◆ Problem description: Count the lines holding the string "schottky" in the records, and give only the count.
[Opening The input section]
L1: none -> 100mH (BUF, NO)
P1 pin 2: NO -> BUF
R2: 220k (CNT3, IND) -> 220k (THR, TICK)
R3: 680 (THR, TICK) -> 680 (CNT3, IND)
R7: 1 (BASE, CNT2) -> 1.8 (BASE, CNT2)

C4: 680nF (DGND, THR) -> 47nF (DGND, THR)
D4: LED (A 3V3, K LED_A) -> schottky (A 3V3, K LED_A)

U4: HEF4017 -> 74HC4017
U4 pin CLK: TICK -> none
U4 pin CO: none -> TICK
[Closing The input section]
[Opening The input section]
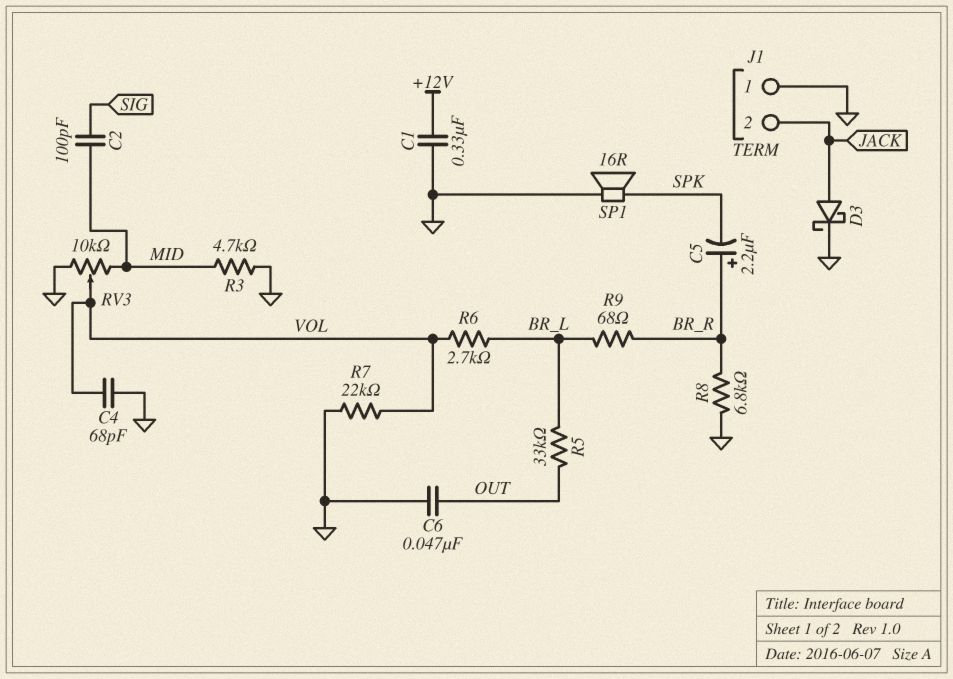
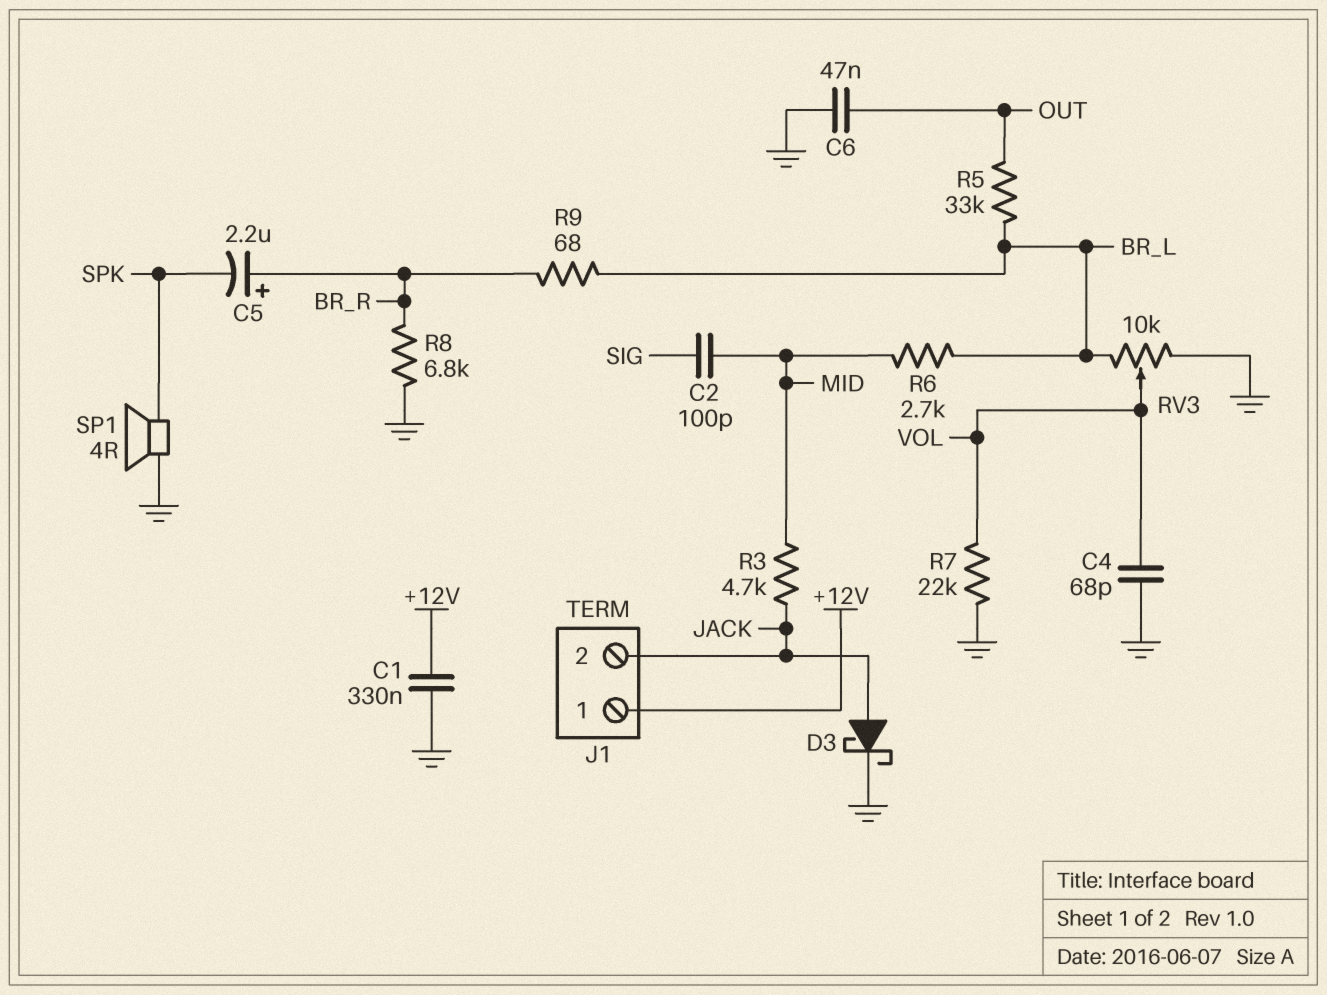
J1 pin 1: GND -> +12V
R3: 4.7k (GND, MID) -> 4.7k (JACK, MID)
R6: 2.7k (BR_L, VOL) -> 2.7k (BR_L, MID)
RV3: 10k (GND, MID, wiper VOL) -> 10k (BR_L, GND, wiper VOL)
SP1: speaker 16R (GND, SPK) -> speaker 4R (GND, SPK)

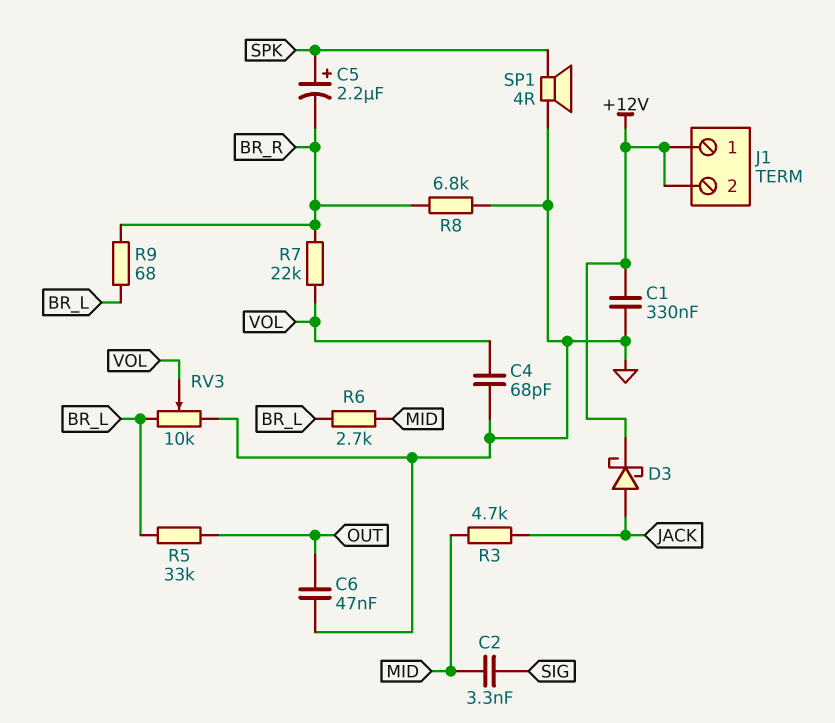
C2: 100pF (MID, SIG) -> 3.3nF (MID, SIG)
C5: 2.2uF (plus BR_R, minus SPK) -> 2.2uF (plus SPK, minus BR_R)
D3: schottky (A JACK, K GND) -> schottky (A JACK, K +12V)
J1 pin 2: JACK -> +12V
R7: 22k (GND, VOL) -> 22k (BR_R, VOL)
[Closing The input section]
[Opening The input section]
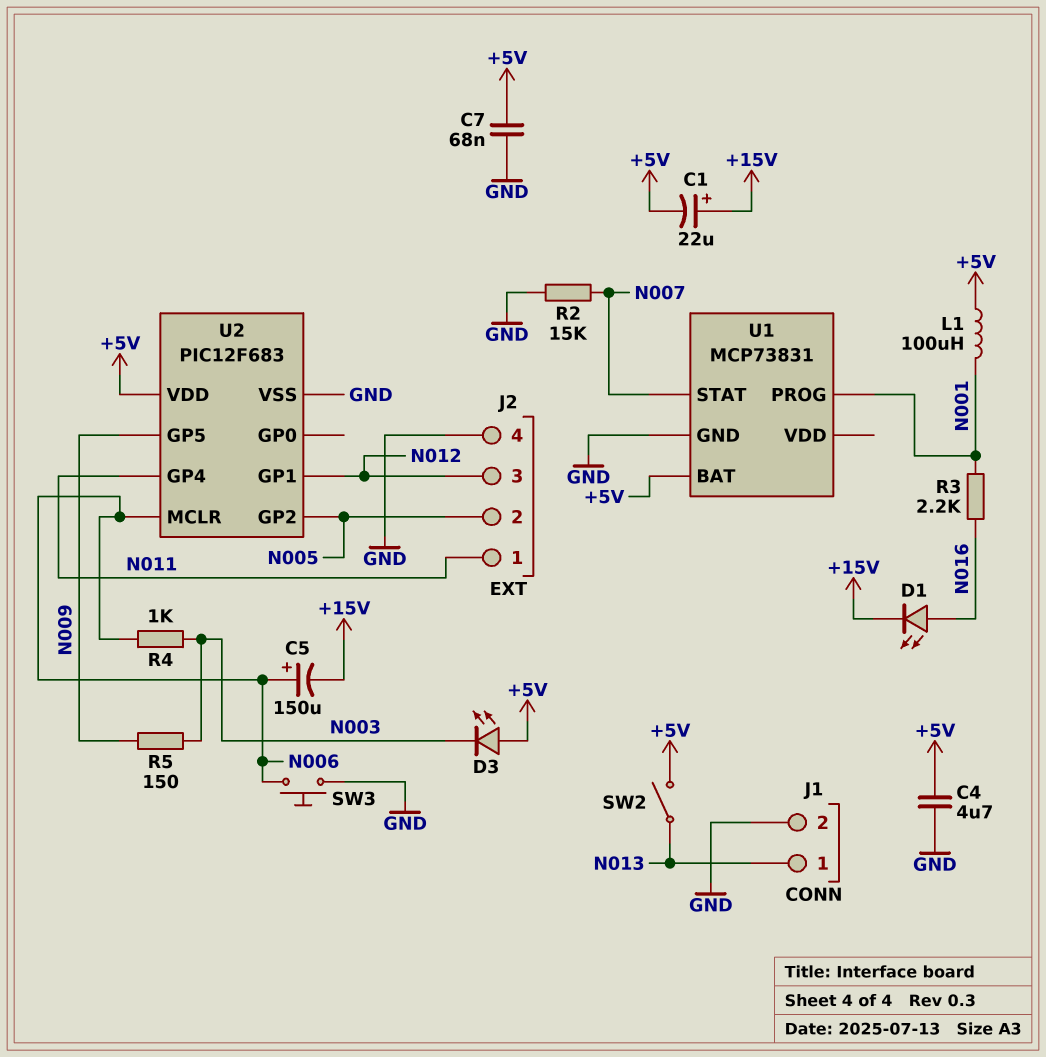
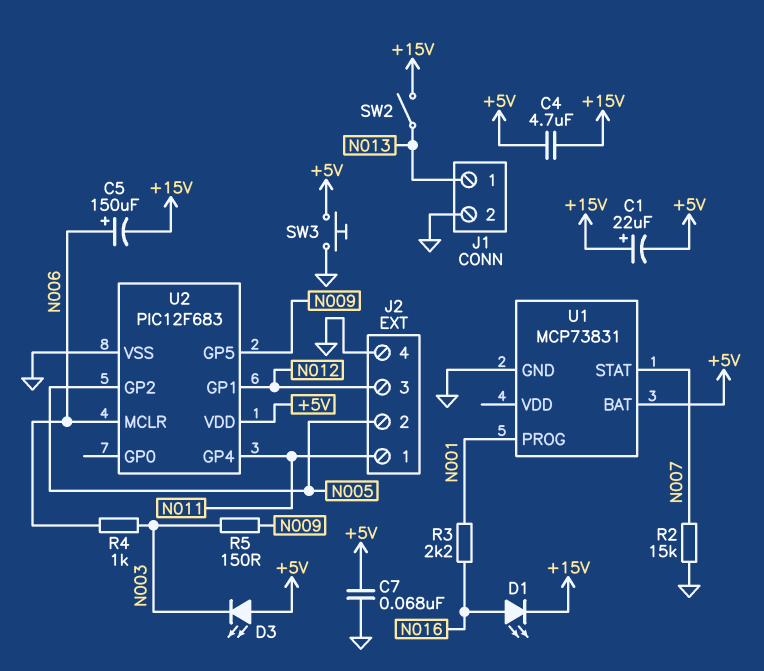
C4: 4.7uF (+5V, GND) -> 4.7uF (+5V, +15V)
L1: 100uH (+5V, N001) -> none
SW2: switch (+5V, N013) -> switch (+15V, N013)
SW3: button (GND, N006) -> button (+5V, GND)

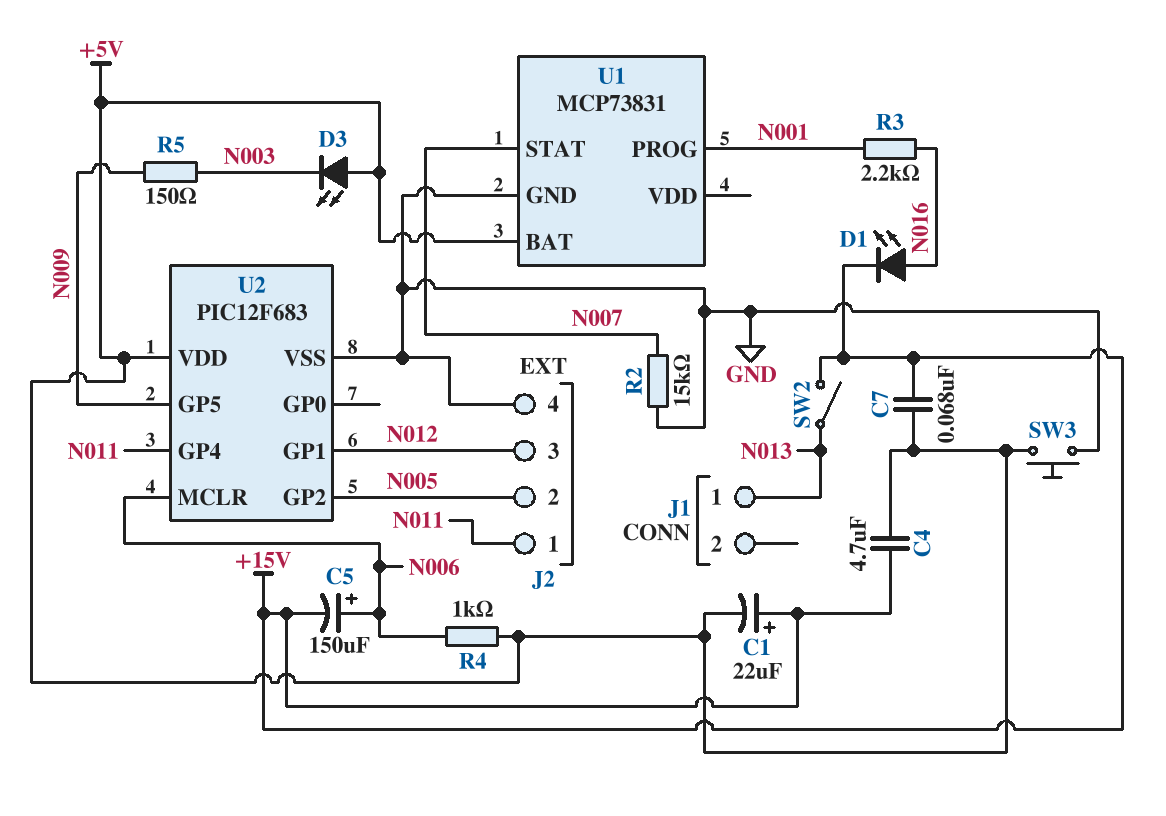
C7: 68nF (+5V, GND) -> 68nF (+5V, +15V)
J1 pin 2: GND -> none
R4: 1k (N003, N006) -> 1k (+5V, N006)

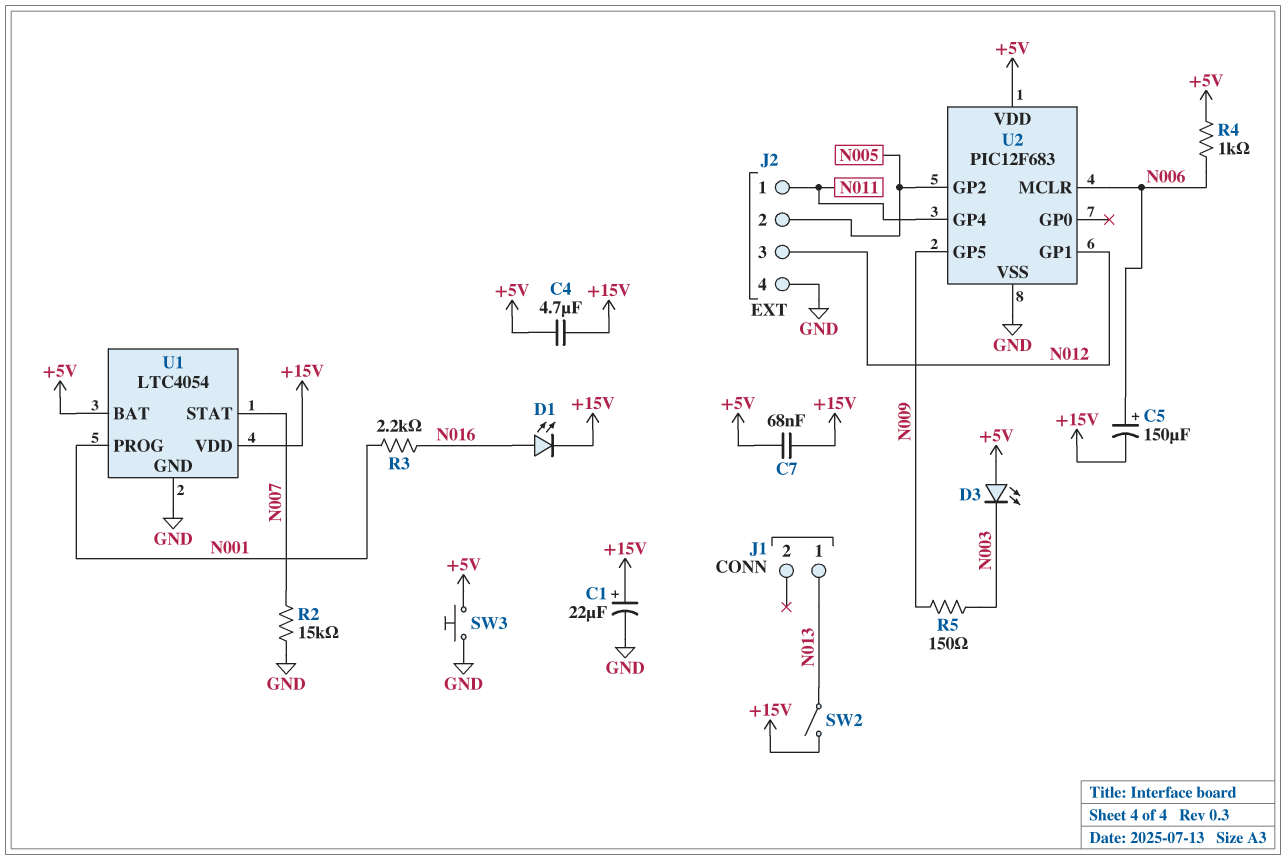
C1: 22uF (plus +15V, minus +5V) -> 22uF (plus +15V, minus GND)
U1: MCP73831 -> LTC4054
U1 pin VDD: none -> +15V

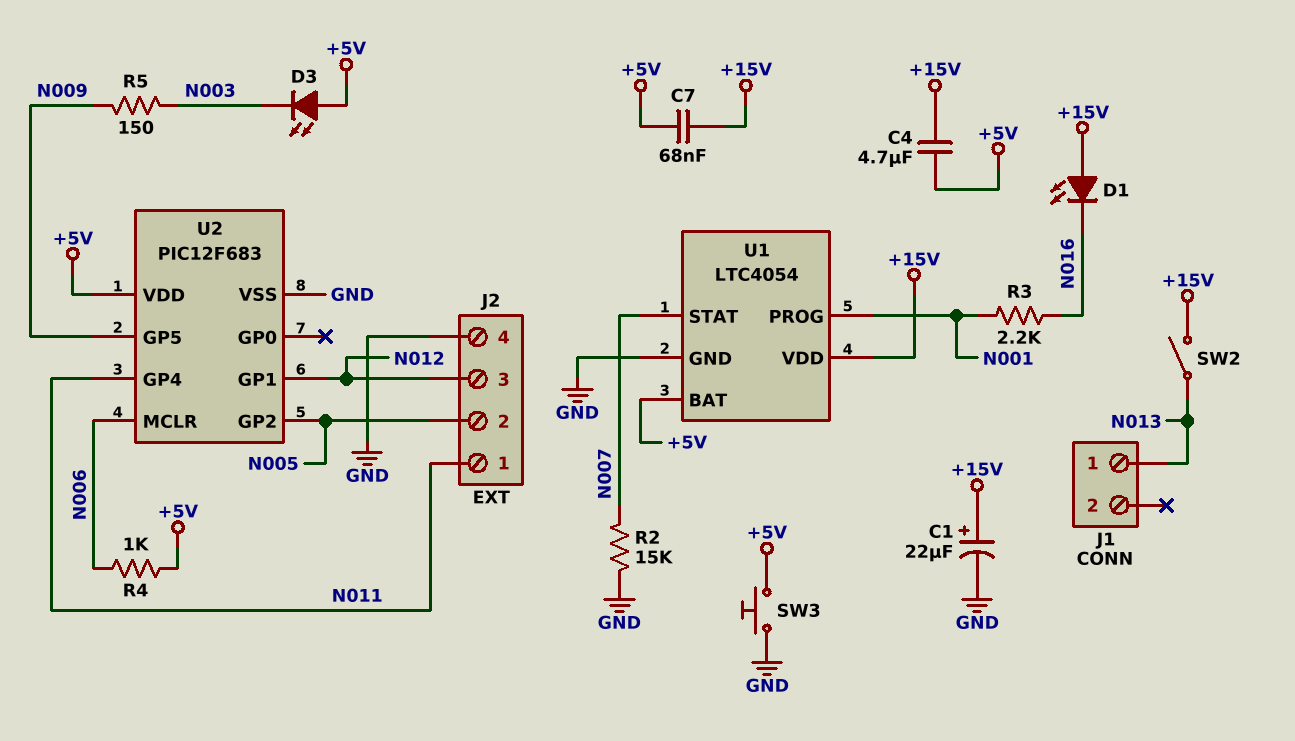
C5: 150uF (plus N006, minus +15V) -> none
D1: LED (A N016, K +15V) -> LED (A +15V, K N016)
[Closing The input section]
◆ Output of the task: 2